## Work instruction
Copy out each line below that has the word "black" in it.

## Recorded data
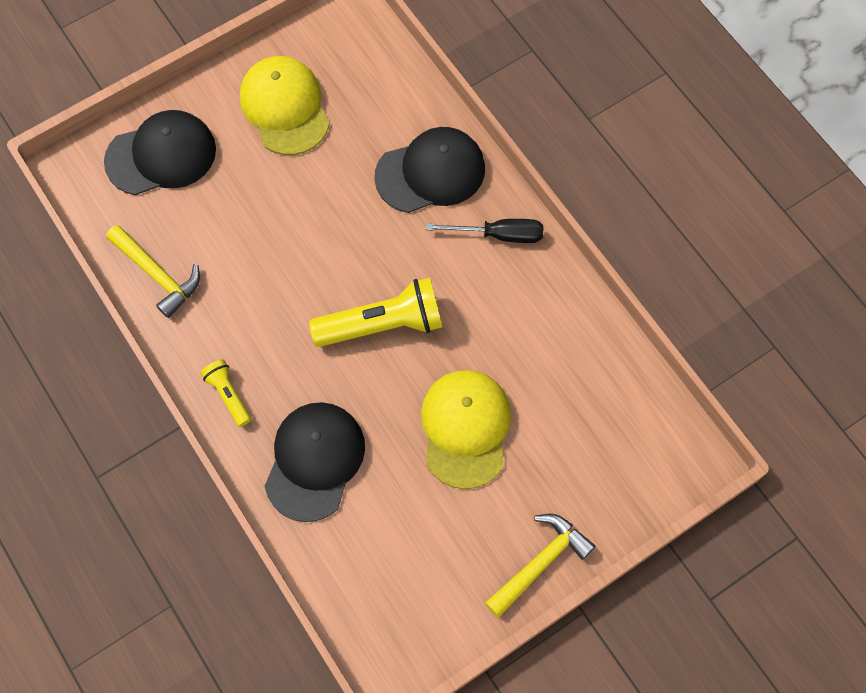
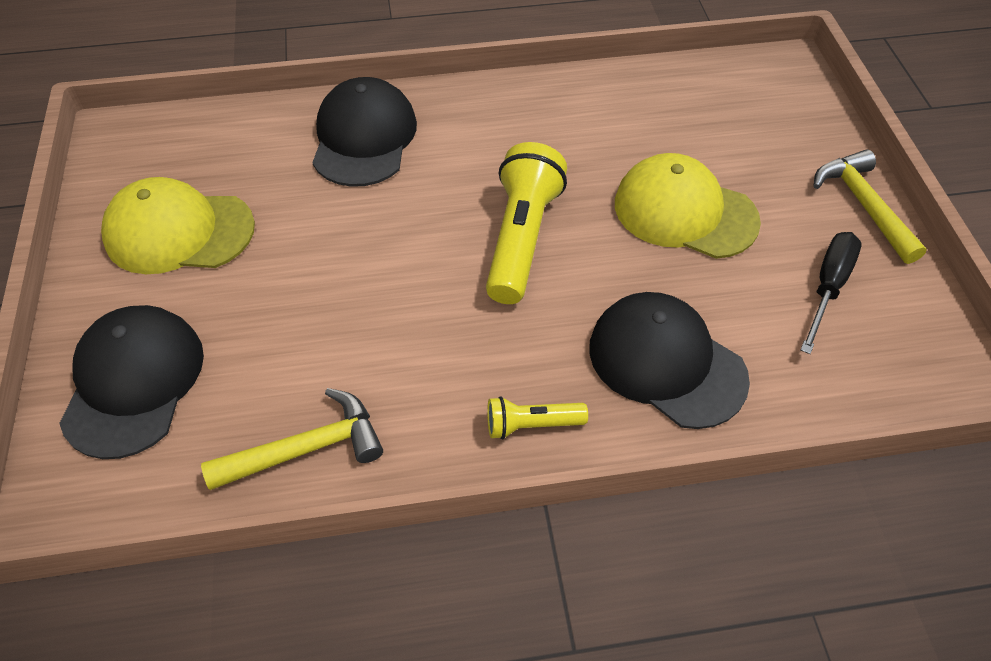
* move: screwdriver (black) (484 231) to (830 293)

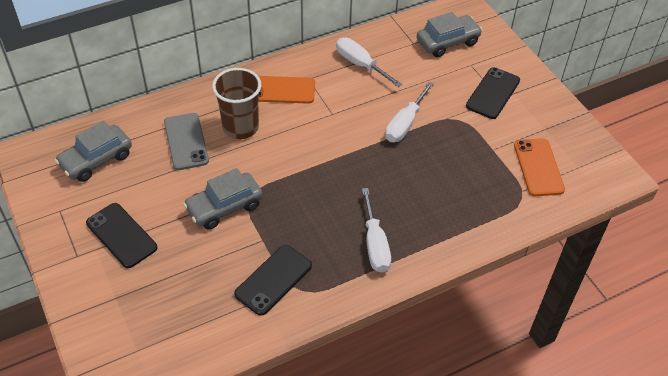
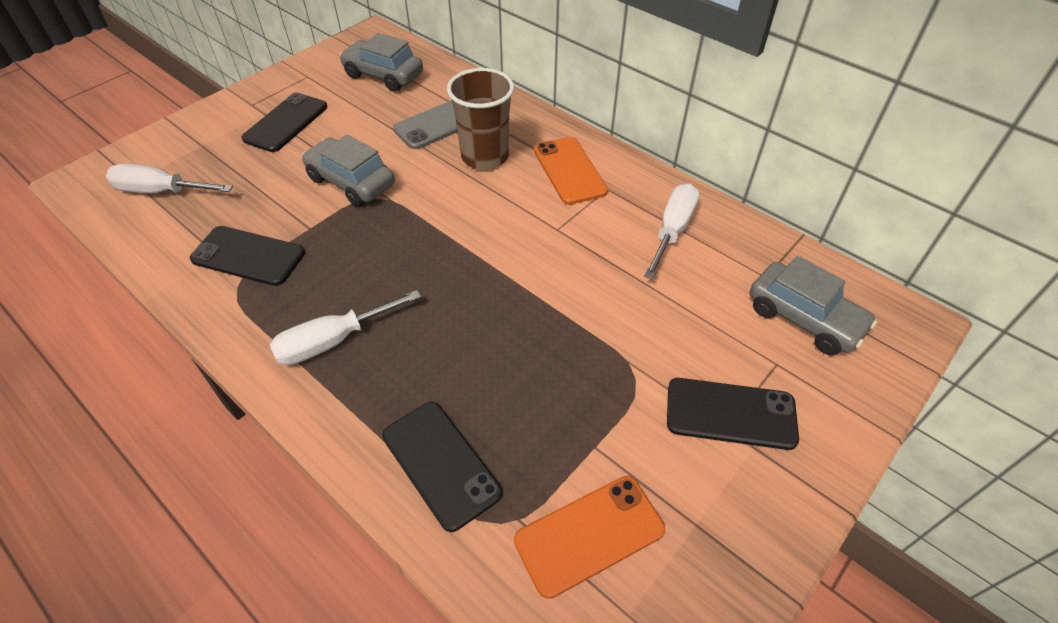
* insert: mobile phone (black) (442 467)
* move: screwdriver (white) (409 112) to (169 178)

## Reply to the exercise
* move: screwdriver (black) (484 231) to (830 293)
* insert: mobile phone (black) (442 467)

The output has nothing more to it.